— WHAT IS BEING ASKED —
Could you return only the lines that run from the line with "yellow stacking toy" through the final line of the data, exactly as they stand?

::: RECORDED INFORMATION

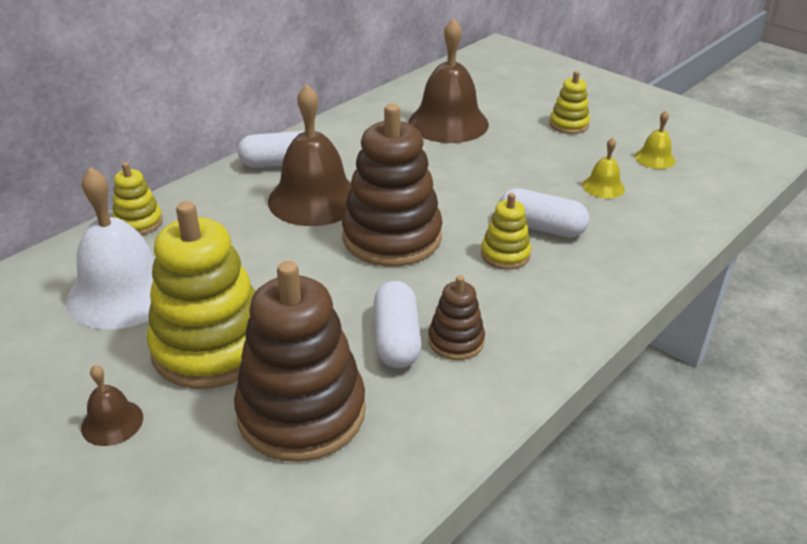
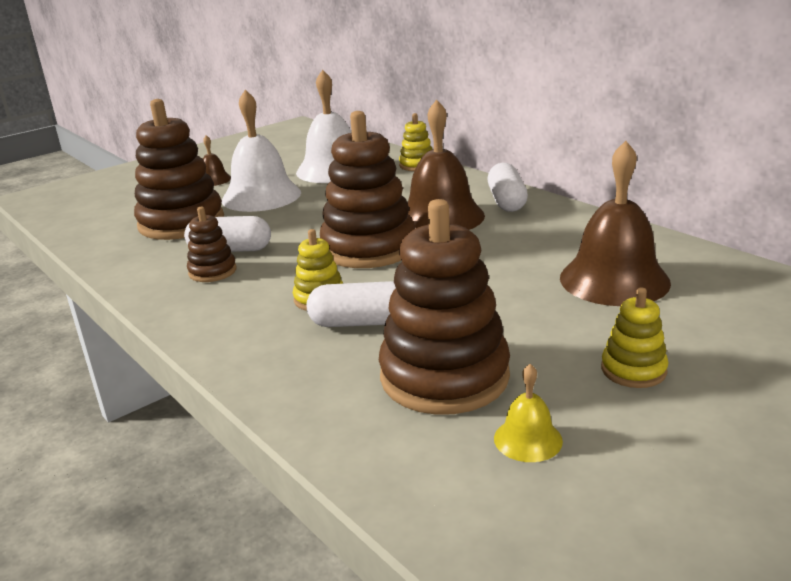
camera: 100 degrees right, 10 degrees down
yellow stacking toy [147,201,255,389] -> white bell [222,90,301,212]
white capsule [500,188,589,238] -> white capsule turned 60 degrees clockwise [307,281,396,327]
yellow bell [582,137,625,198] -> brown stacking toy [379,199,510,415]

::::::

— YOUR RESPONSE —
yellow stacking toy [147,201,255,389] -> white bell [222,90,301,212]
white capsule [500,188,589,238] -> white capsule turned 60 degrees clockwise [307,281,396,327]
yellow bell [582,137,625,198] -> brown stacking toy [379,199,510,415]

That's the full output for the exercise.